• _TASK TO COMPLETE_
Copy the lines below exactly as they are, but leave out the pictures.

------------------------------------------------------------

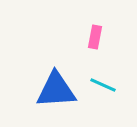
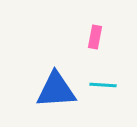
cyan line: rotated 20 degrees counterclockwise
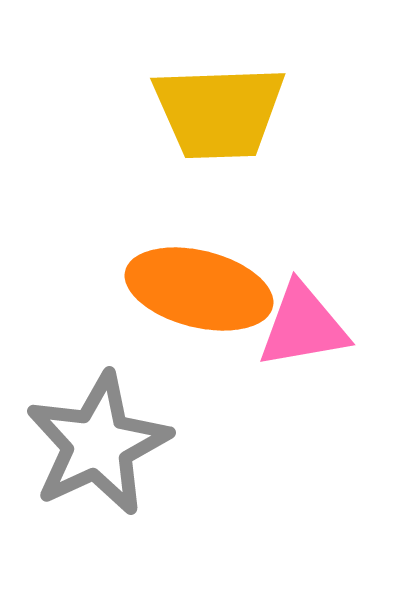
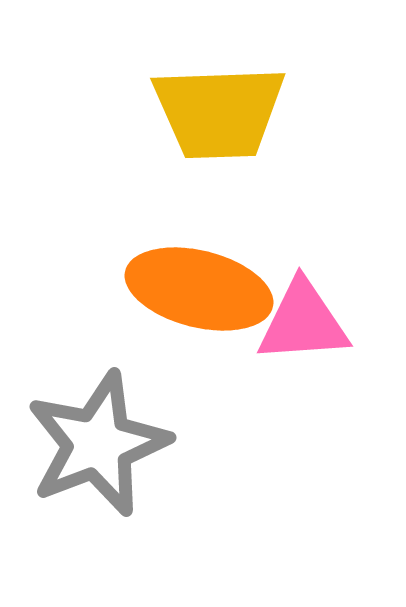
pink triangle: moved 4 px up; rotated 6 degrees clockwise
gray star: rotated 4 degrees clockwise
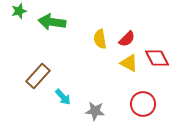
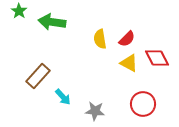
green star: rotated 21 degrees counterclockwise
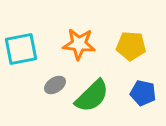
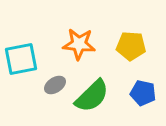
cyan square: moved 10 px down
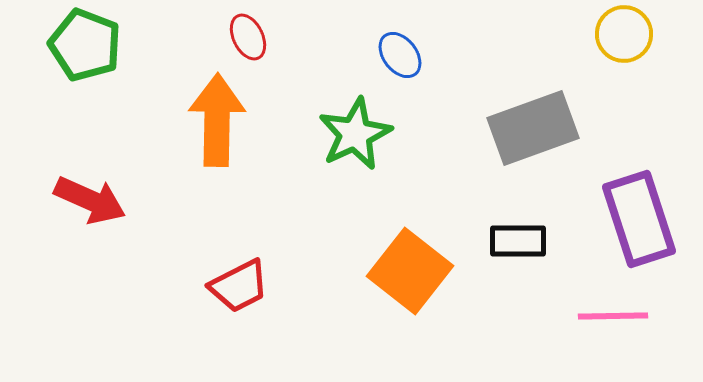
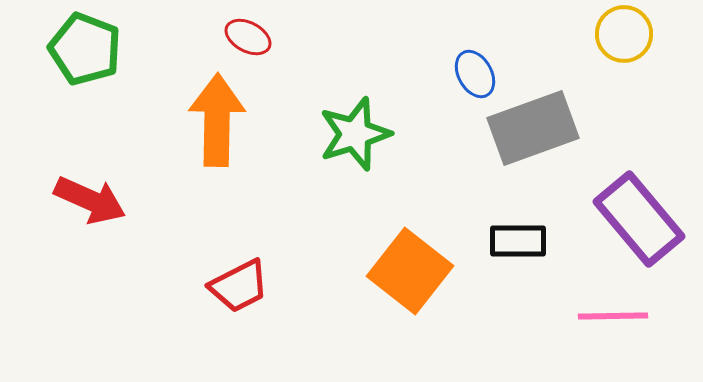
red ellipse: rotated 36 degrees counterclockwise
green pentagon: moved 4 px down
blue ellipse: moved 75 px right, 19 px down; rotated 9 degrees clockwise
green star: rotated 8 degrees clockwise
purple rectangle: rotated 22 degrees counterclockwise
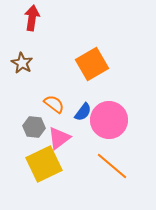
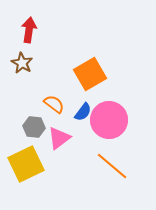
red arrow: moved 3 px left, 12 px down
orange square: moved 2 px left, 10 px down
yellow square: moved 18 px left
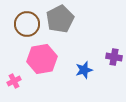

------------------------------------------------------------

• _TASK ANSWER_
cyan line: rotated 20 degrees counterclockwise
pink triangle: moved 4 px up; rotated 6 degrees clockwise
gray star: rotated 4 degrees clockwise
green star: rotated 21 degrees counterclockwise
cyan square: moved 10 px down
red ellipse: rotated 36 degrees counterclockwise
green pentagon: moved 4 px down
blue ellipse: moved 75 px right, 19 px down; rotated 9 degrees clockwise
green star: rotated 8 degrees clockwise
purple rectangle: rotated 22 degrees counterclockwise
red arrow: moved 3 px left, 12 px down
orange square: moved 2 px left, 10 px down
yellow square: moved 18 px left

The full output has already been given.